Please return every line from the entries that has the string "test" in it.
----
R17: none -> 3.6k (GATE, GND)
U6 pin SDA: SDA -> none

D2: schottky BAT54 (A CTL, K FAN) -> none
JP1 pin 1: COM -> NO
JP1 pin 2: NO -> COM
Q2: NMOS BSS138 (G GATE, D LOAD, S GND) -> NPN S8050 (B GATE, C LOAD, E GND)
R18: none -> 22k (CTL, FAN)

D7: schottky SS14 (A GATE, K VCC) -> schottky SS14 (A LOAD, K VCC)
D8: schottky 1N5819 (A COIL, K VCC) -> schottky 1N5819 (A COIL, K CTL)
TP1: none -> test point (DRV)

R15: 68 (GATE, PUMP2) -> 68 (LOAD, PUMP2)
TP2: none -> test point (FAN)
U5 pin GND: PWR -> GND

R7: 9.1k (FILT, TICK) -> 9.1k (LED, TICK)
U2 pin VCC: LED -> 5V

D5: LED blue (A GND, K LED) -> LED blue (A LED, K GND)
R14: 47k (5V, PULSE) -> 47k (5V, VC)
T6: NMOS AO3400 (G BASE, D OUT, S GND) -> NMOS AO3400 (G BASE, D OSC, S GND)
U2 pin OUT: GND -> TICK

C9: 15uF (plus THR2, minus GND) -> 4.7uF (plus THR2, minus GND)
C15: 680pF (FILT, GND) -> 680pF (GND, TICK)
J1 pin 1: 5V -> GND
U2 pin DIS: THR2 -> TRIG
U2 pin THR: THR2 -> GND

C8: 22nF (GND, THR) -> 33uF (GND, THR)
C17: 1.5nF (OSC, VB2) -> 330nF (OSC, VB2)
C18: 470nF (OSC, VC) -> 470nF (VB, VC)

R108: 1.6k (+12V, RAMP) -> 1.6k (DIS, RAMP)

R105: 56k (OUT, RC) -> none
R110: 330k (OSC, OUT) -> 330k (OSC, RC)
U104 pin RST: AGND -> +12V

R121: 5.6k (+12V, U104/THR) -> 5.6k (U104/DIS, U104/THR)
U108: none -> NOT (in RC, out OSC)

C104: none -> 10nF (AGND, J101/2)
----
Solution for this task:
TP1: none -> test point (DRV)
TP2: none -> test point (FAN)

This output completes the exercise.